# INSTRUCTIONS FOR THE TASK
State how many lines of the entries hold the string "orange", and output nothing but that count.

# AVAILABLE DATA
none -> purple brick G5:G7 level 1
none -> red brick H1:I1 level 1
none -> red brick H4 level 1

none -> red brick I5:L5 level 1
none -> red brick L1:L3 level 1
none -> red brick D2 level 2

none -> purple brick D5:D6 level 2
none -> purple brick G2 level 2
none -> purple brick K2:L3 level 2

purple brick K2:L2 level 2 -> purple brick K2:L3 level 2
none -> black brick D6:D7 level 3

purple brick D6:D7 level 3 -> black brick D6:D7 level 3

--

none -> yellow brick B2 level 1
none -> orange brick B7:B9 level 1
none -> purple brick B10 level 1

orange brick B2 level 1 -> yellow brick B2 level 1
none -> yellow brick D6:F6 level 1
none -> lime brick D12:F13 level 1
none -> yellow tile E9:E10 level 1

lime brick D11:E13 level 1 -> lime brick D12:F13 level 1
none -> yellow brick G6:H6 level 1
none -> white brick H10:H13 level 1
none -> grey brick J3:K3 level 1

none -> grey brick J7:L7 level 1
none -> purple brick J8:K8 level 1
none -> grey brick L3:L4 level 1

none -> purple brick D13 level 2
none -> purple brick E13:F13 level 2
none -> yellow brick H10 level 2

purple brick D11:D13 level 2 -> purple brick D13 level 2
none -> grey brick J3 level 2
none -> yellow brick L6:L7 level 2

# TASK ANSWER
2